» **What needs to be done**
If a line in the entries below contains "none", copy it.
··· Extracted data
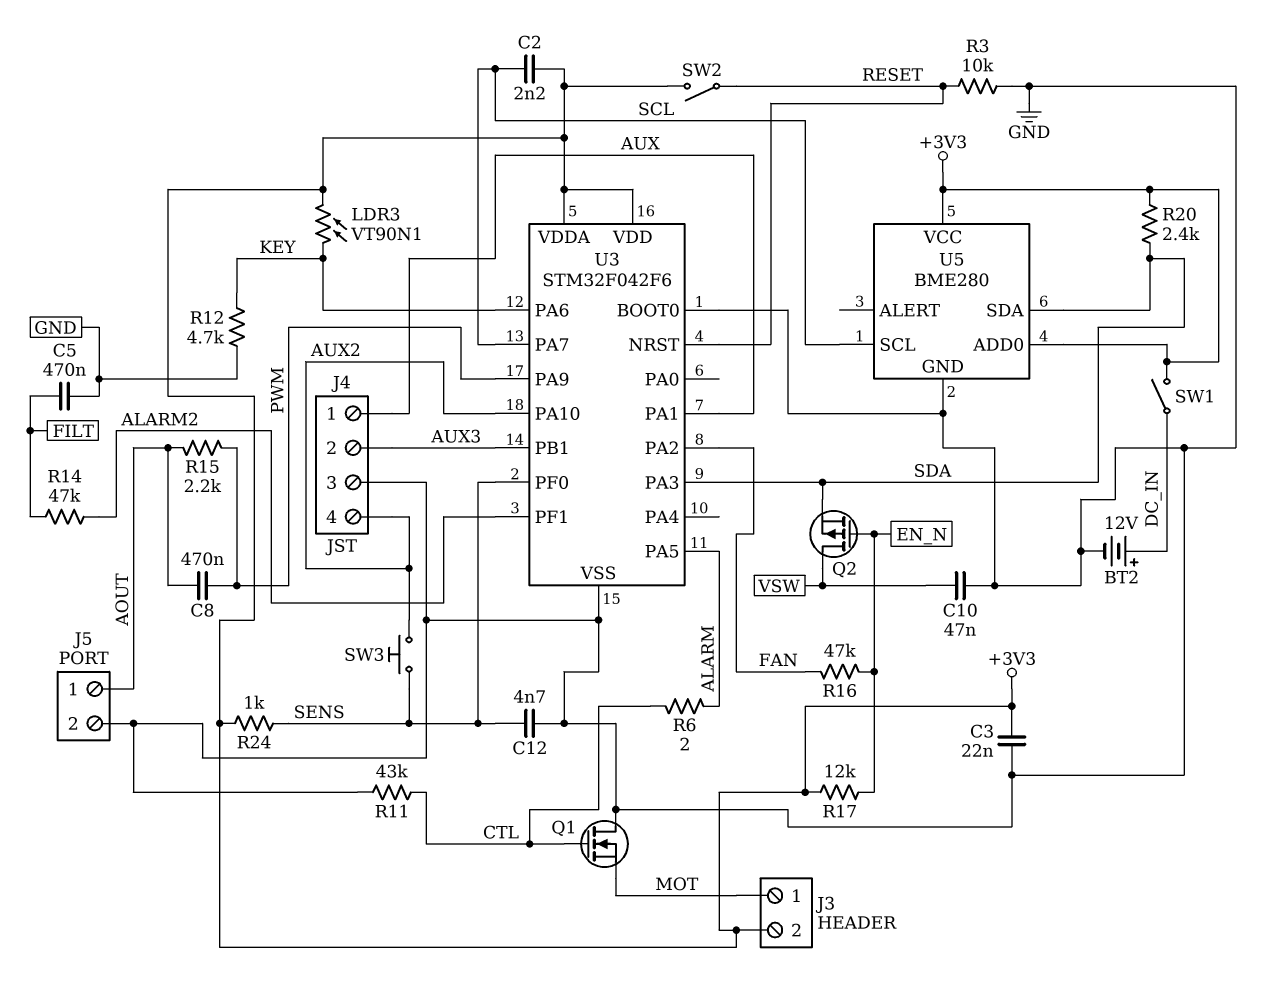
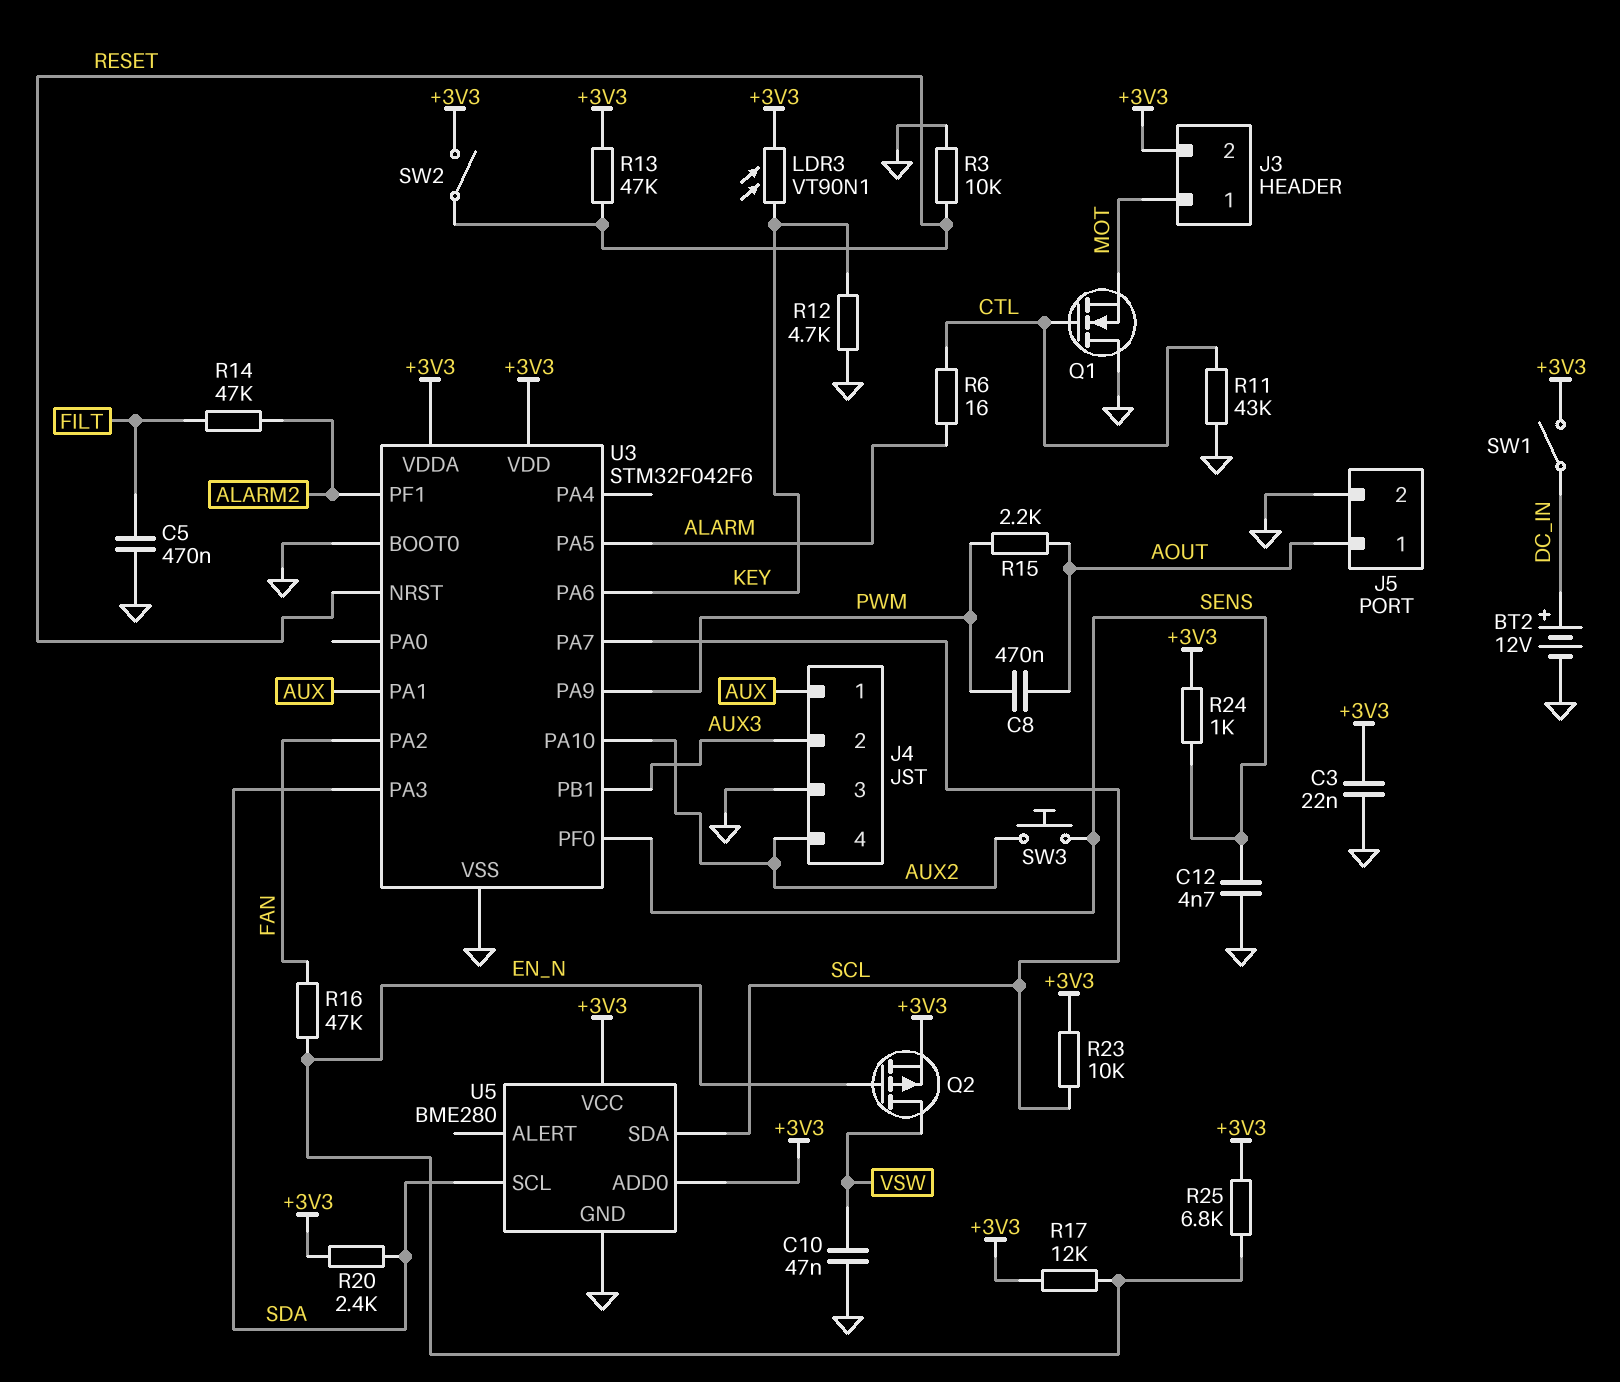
C2: 2.2nF (+3V3, SCL) -> none
Q2: PMOS (G EN_N, D VSW, S SDA) -> PMOS (G EN_N, D VSW, S +3V3)
R6: 2 (ALARM, CTL) -> 16 (ALARM, CTL)
R13: none -> 47k (+3V3, RESET)
R23: none -> 10k (+3V3, SCL)
R25: none -> 6.8k (+3V3, EN_N)
U5 pin SCL: SCL -> SDA
U5 pin SDA: SDA -> SCL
······
» **Response to the exercise**
C2: 2.2nF (+3V3, SCL) -> none
R13: none -> 47k (+3V3, RESET)
R23: none -> 10k (+3V3, SCL)
R25: none -> 6.8k (+3V3, EN_N)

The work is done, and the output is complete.